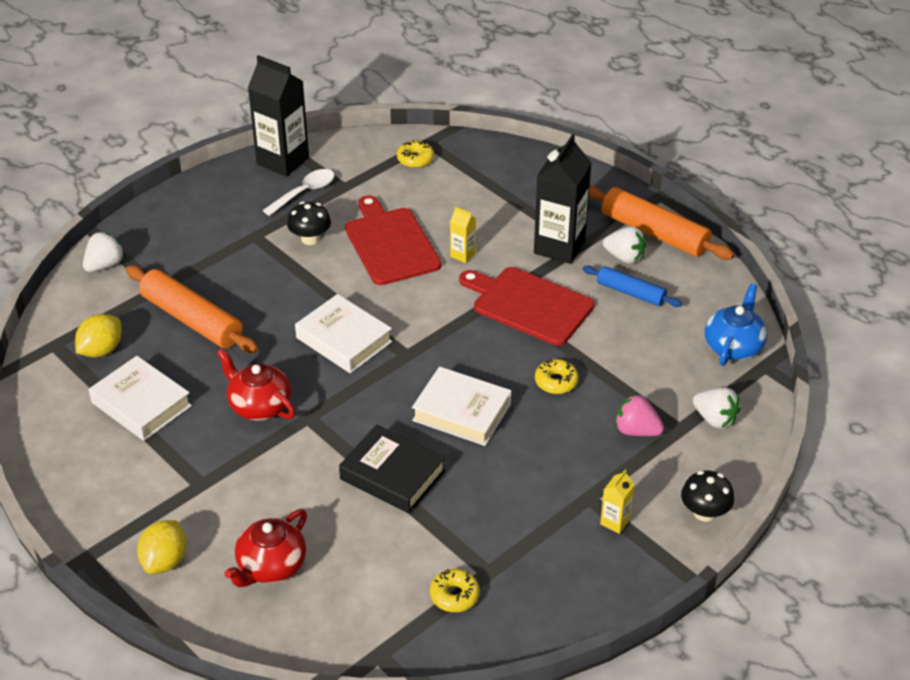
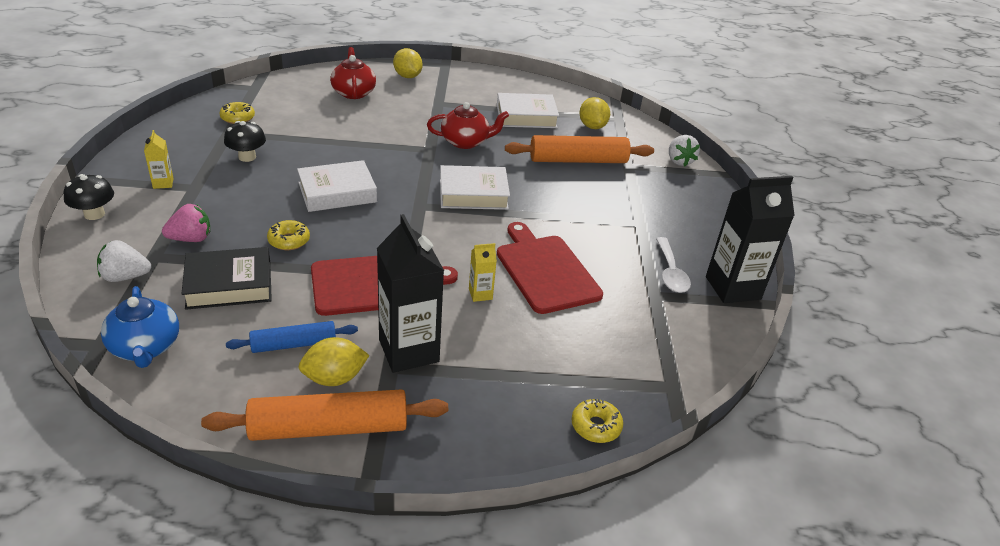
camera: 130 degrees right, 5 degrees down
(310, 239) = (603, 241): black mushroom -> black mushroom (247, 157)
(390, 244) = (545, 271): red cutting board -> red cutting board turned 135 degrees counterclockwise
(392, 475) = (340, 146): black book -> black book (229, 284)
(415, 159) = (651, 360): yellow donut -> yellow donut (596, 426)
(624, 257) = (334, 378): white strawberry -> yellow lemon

· · · ·

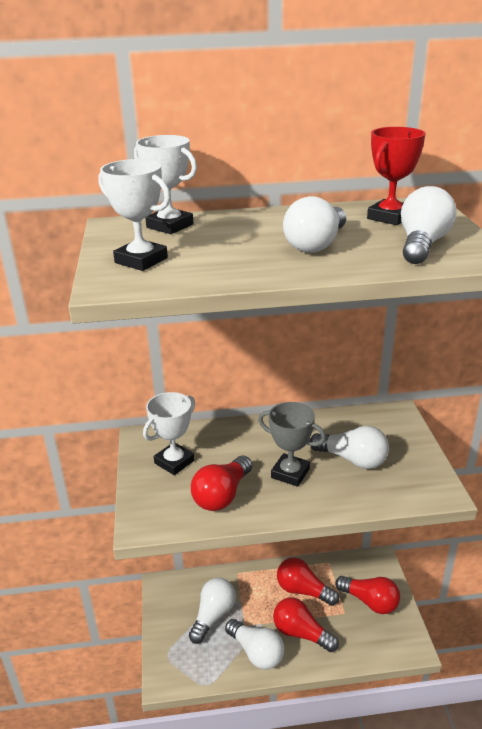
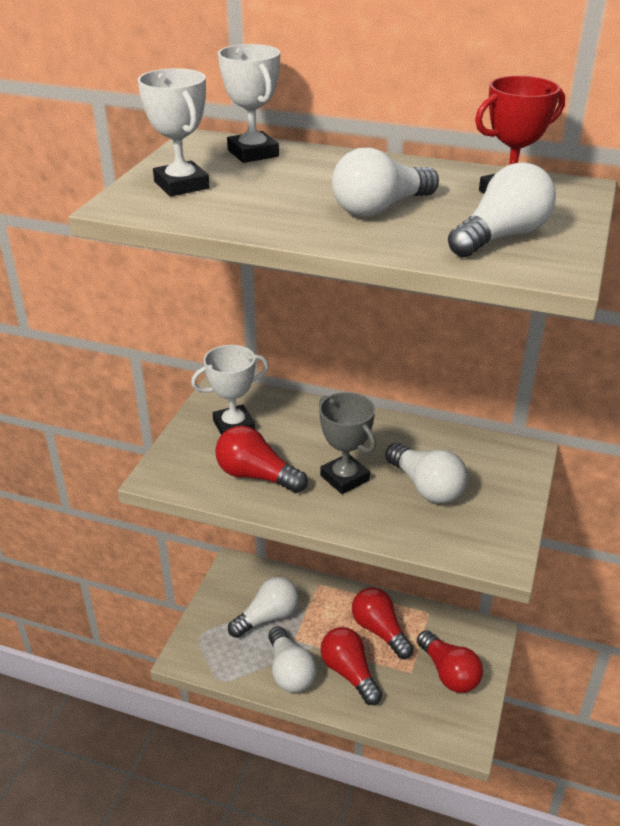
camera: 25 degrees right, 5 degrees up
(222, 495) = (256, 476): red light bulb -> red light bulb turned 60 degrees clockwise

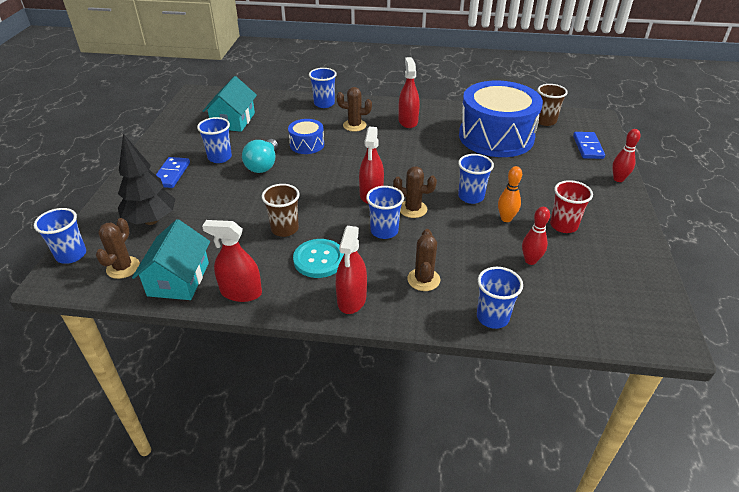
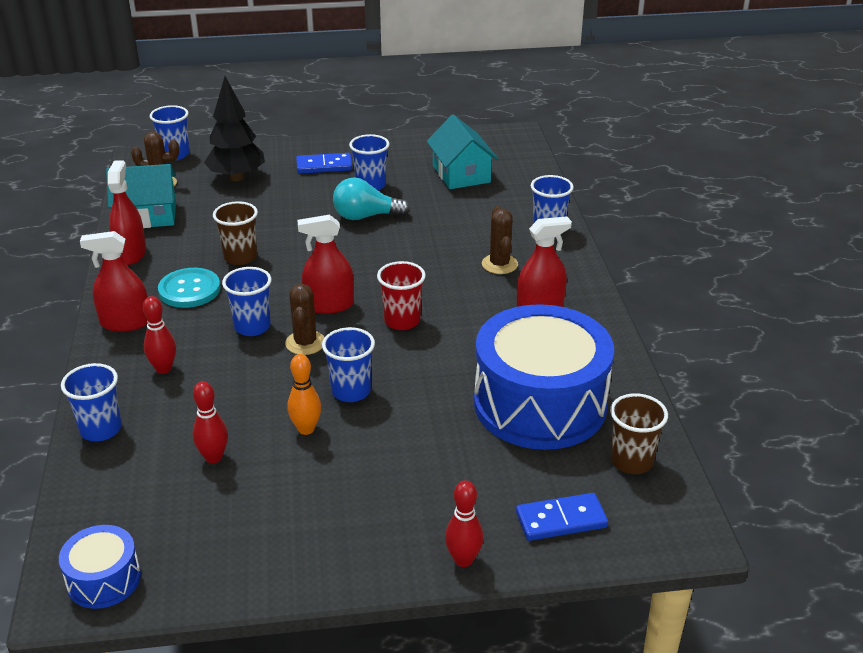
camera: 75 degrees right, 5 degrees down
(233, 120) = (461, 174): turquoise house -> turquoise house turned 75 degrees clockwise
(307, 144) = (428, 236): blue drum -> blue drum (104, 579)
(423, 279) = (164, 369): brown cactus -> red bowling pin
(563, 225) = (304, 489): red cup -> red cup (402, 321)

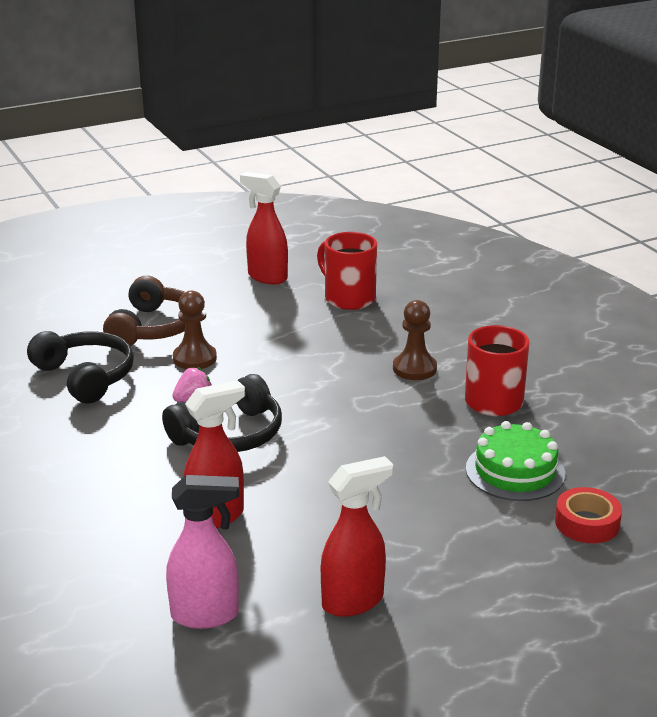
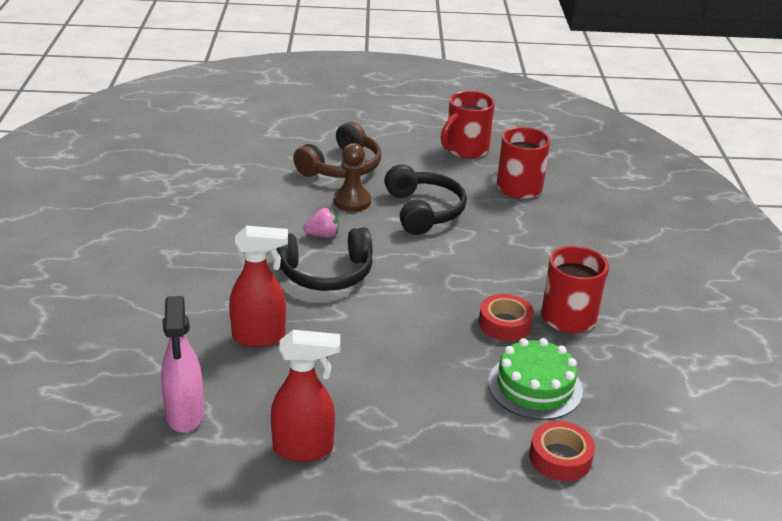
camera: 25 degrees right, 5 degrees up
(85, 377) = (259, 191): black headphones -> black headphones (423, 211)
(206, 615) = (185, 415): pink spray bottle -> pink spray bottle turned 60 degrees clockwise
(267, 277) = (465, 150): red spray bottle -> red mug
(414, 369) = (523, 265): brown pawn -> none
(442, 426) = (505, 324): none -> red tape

· · · ·

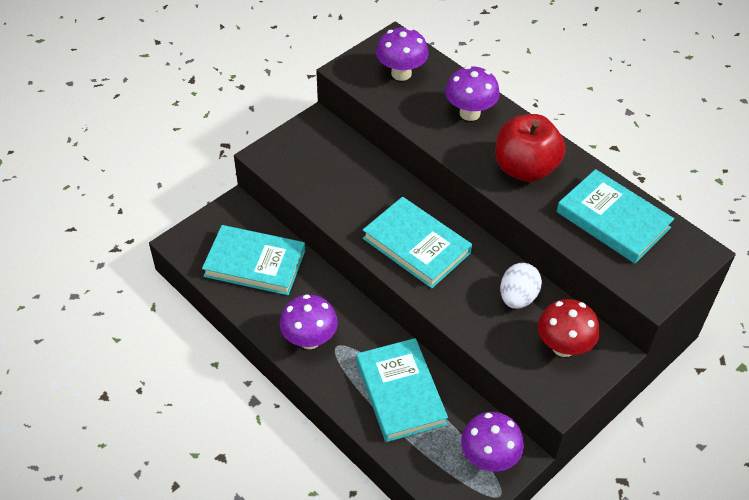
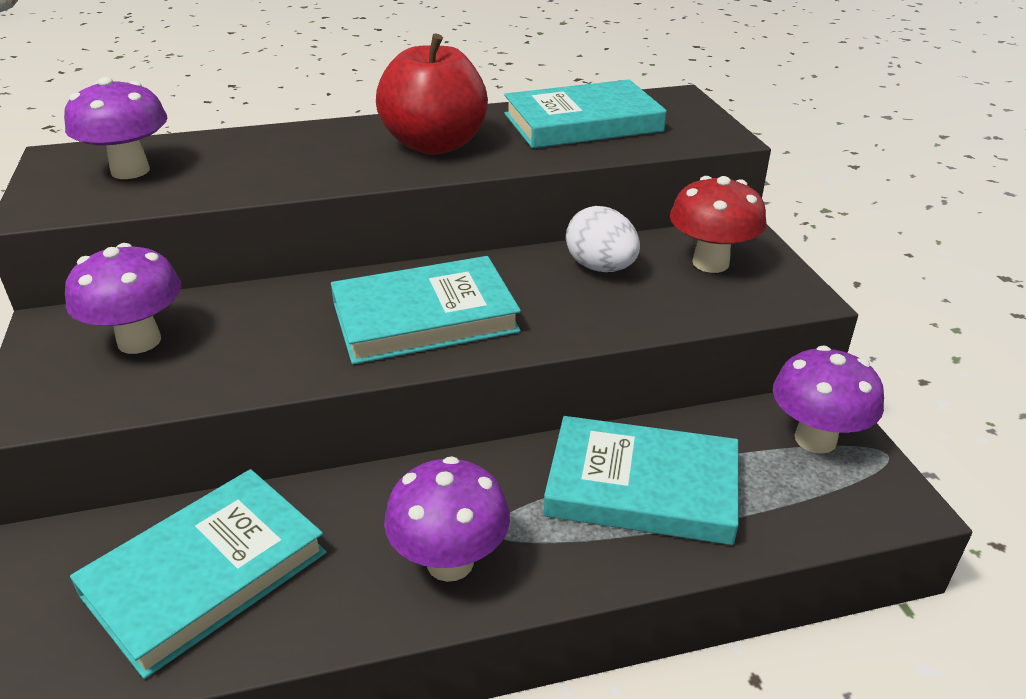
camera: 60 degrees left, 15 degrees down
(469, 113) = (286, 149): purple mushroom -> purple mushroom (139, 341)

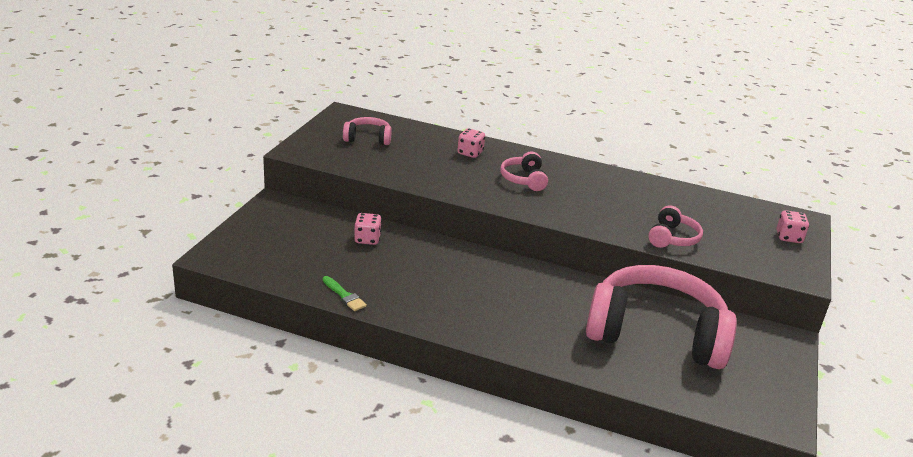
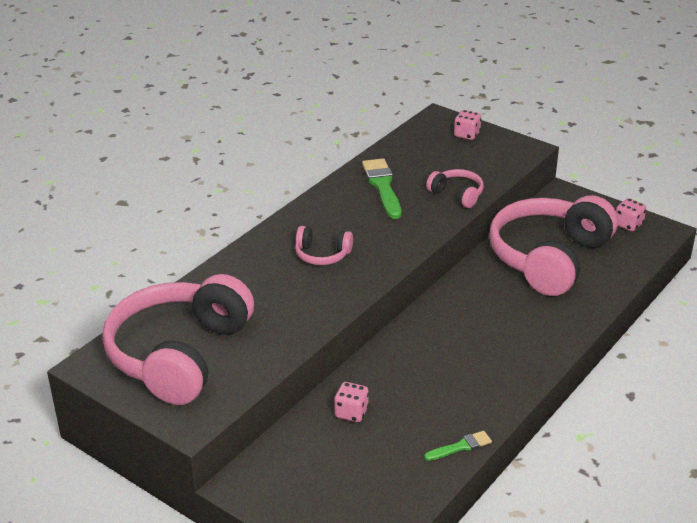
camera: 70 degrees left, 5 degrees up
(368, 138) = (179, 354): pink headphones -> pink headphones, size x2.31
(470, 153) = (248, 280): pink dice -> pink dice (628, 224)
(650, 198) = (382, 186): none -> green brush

· · · ·

* [ACTION ITEM]
All lines above between those holding "(206, 615) = (185, 415): pink" and "(442, 426) = (505, 324): none -> red tape", inclusive, must be set down unchanged, and no other line may be included.

* [EXERCISE ANSWER]
(206, 615) = (185, 415): pink spray bottle -> pink spray bottle turned 60 degrees clockwise
(267, 277) = (465, 150): red spray bottle -> red mug
(414, 369) = (523, 265): brown pawn -> none
(442, 426) = (505, 324): none -> red tape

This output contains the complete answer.